Stored dataset items:
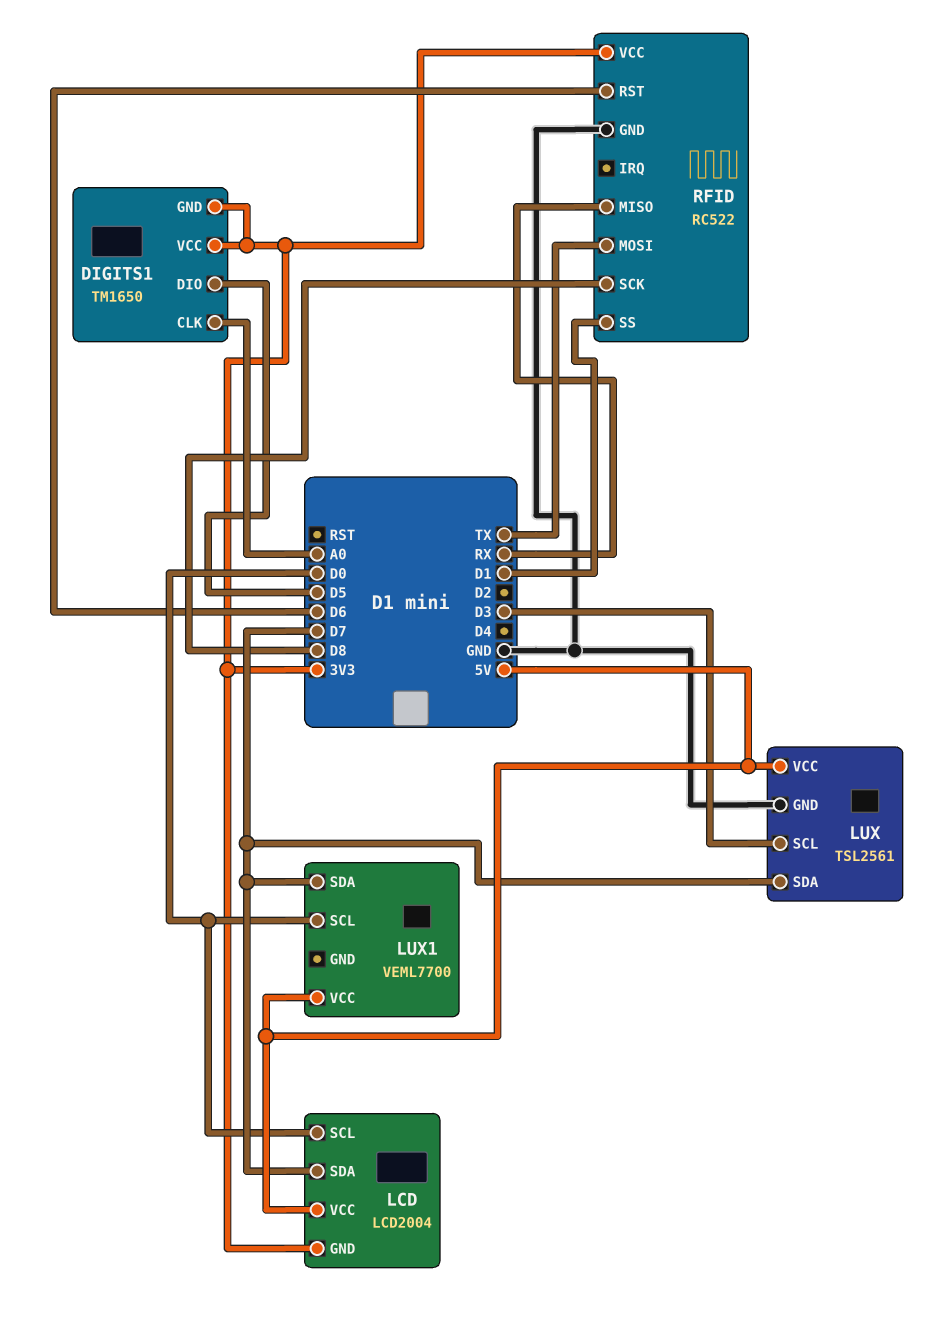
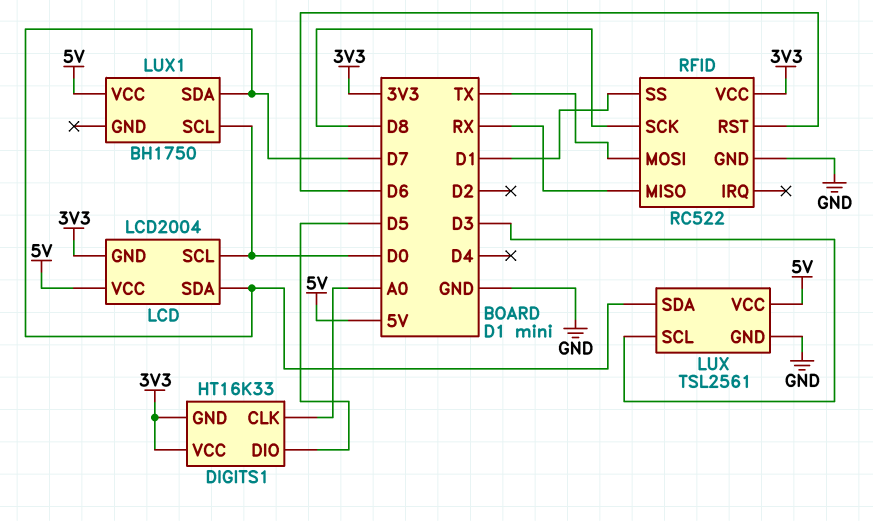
DIGITS1: TM1650 -> HT16K33
LUX1: VEML7700 -> BH1750

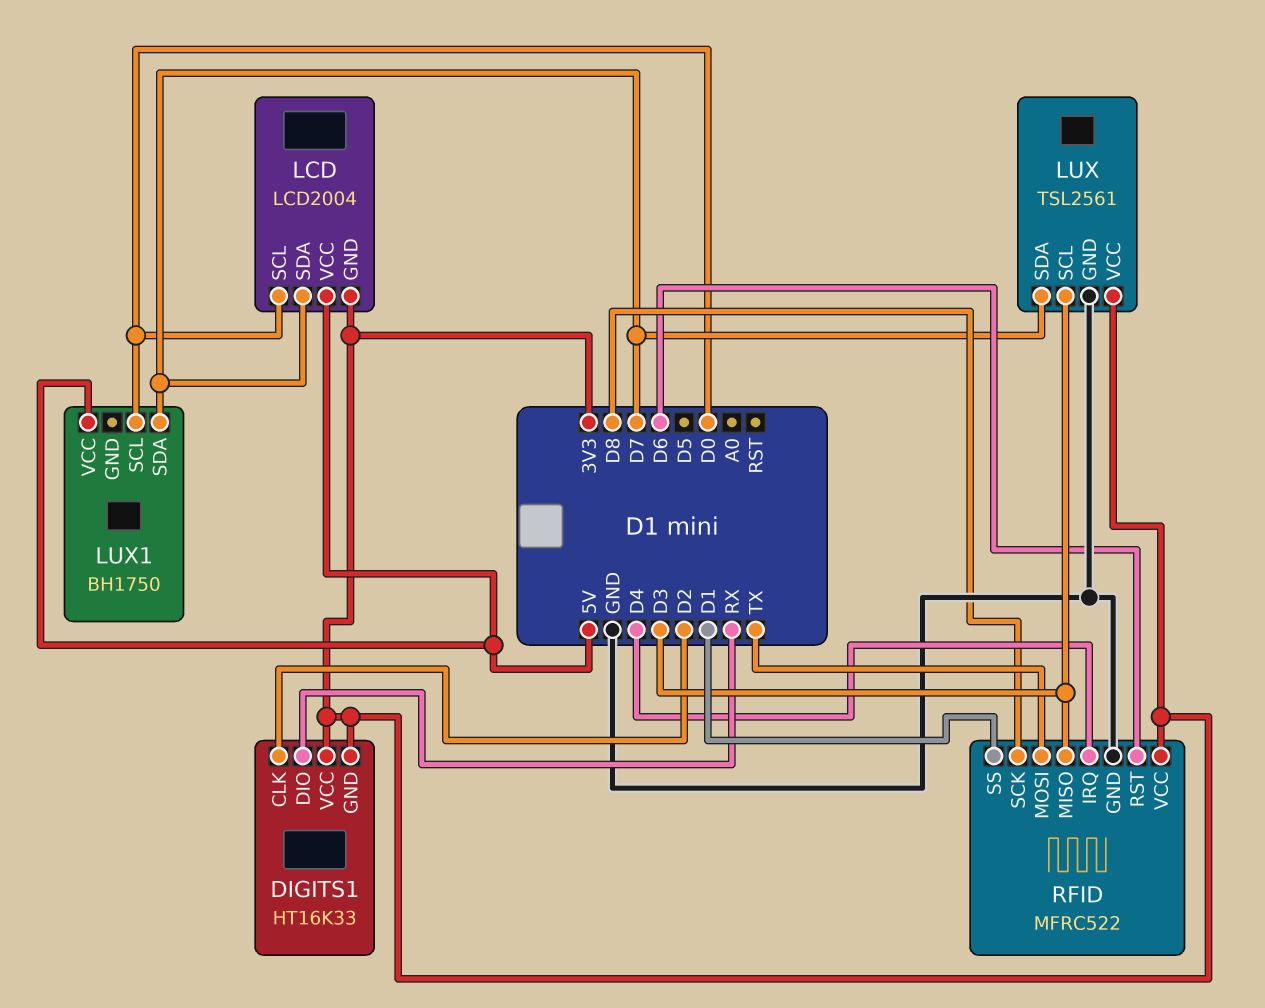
DIGITS1 pin CLK: A0 -> D2
DIGITS1 pin DIO: D5 -> RX
LUX pin VCC: 5V -> 3V3
RFID: RC522 -> MFRC522
RFID pin IRQ: none -> D4
RFID pin MISO: RX -> D3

--- EXERCISE ---
Should a record include a picture, omit it from your copy and return the rest unchanged.

--- ANSWER TO THIS EXERCISE ---
DIGITS1: TM1650 -> HT16K33
LUX1: VEML7700 -> BH1750

DIGITS1 pin CLK: A0 -> D2
DIGITS1 pin DIO: D5 -> RX
LUX pin VCC: 5V -> 3V3
RFID: RC522 -> MFRC522
RFID pin IRQ: none -> D4
RFID pin MISO: RX -> D3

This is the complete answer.